> _Work item_: Report each line of the entries that includes "DGND" by copying it.

[Change detection outputs]
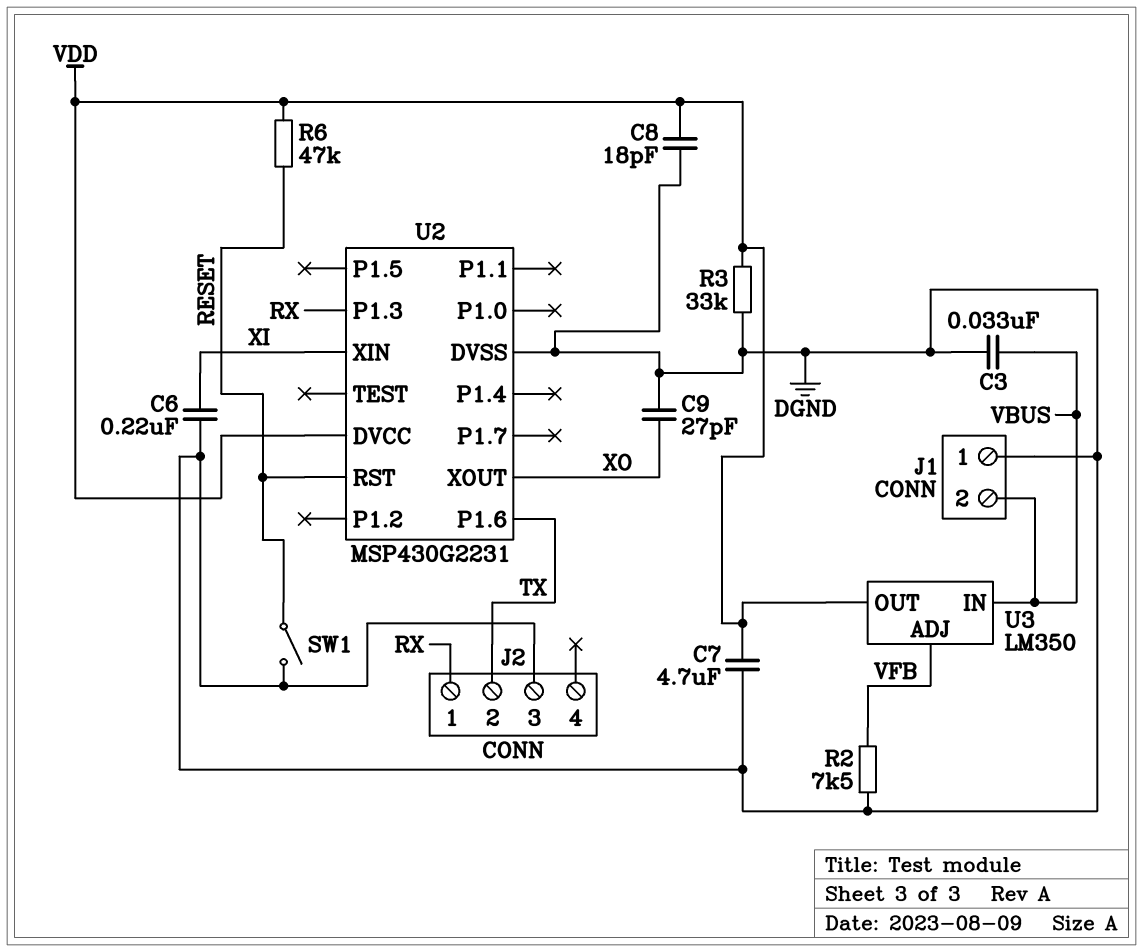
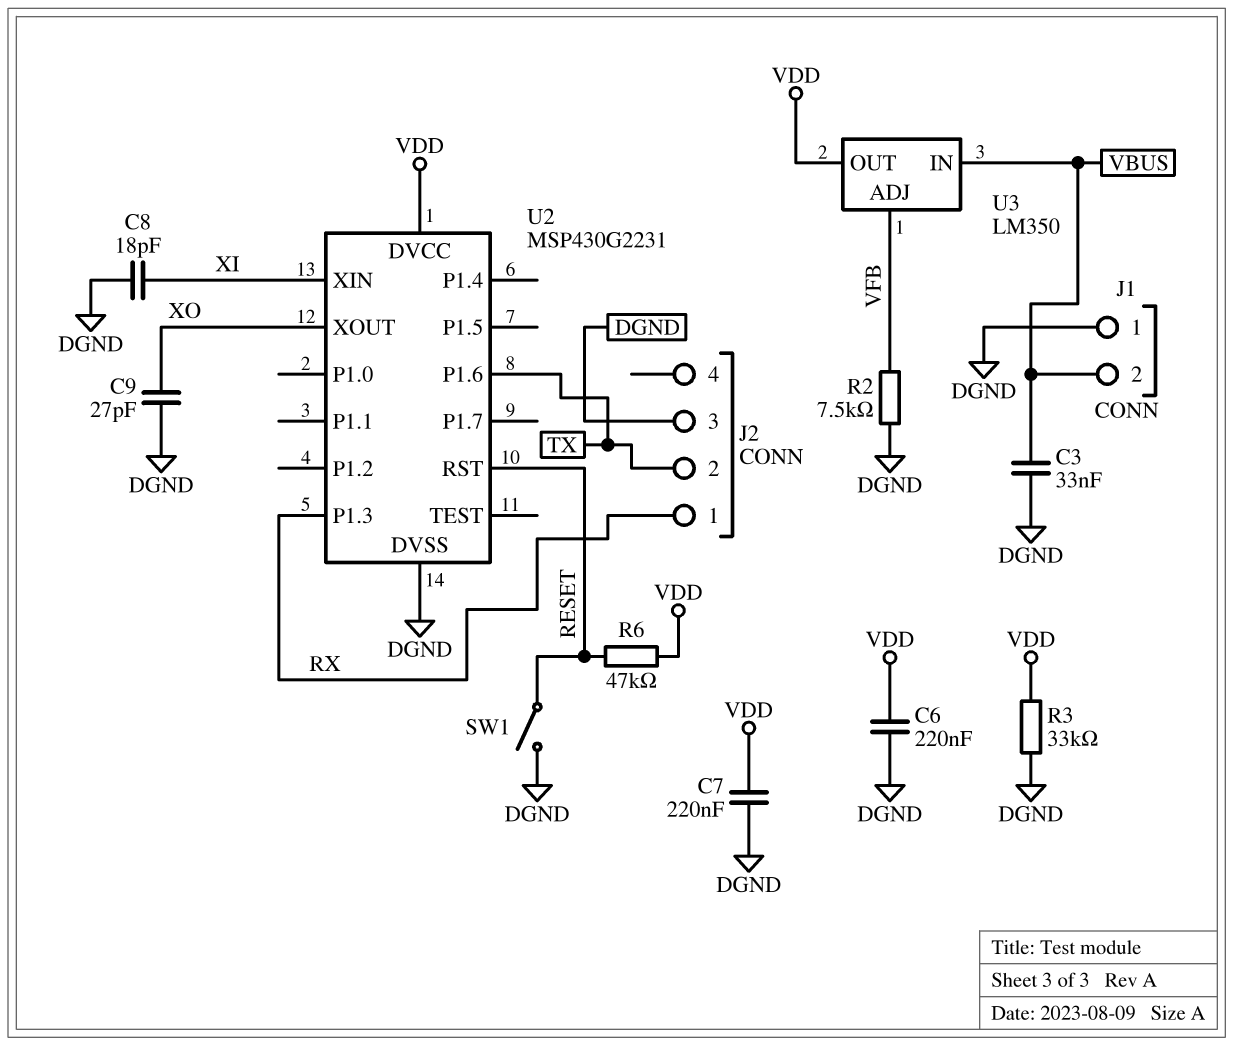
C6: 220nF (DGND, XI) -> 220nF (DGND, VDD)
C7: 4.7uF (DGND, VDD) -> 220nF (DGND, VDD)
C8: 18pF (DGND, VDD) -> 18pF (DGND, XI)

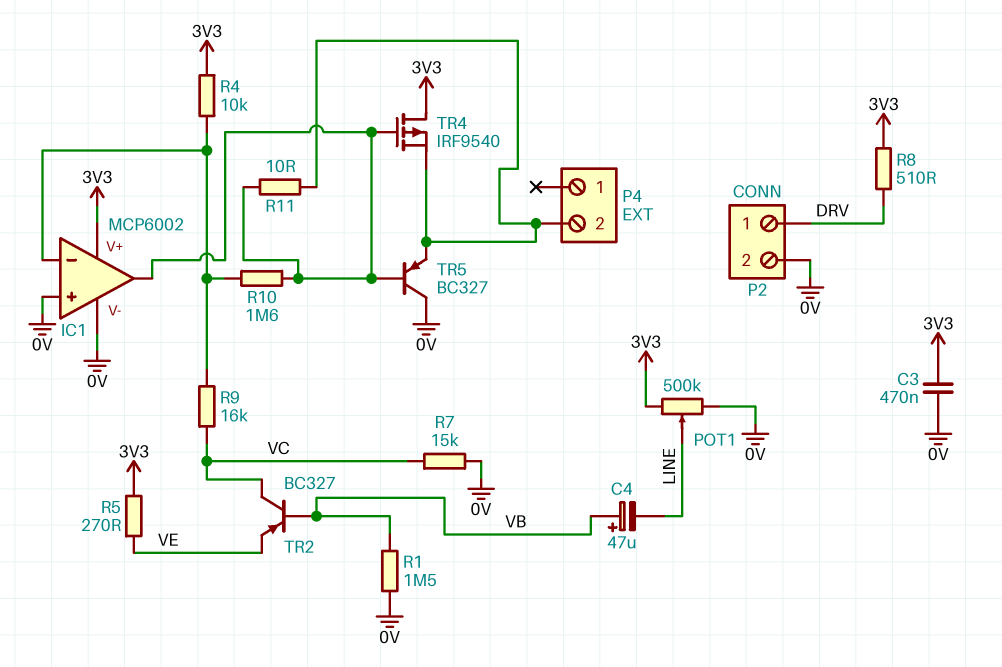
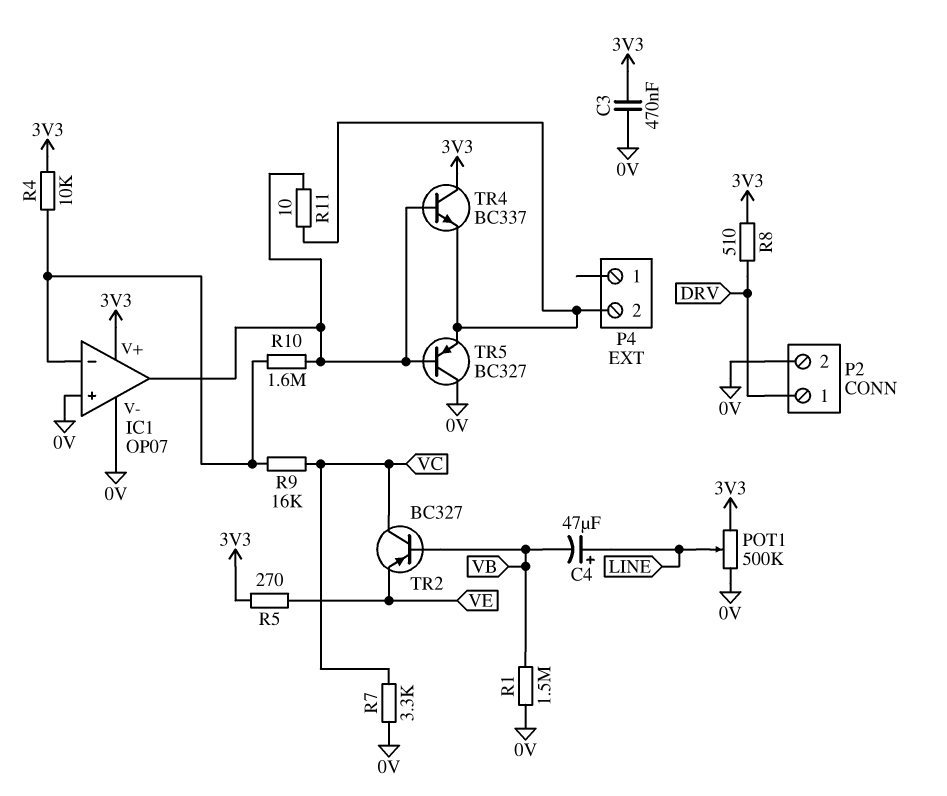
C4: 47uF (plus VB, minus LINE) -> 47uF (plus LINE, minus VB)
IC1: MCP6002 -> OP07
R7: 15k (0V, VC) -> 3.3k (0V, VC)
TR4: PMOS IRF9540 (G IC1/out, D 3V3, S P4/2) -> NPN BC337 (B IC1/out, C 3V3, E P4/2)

> _Your response_:
C6: 220nF (DGND, XI) -> 220nF (DGND, VDD)
C7: 4.7uF (DGND, VDD) -> 220nF (DGND, VDD)
C8: 18pF (DGND, VDD) -> 18pF (DGND, XI)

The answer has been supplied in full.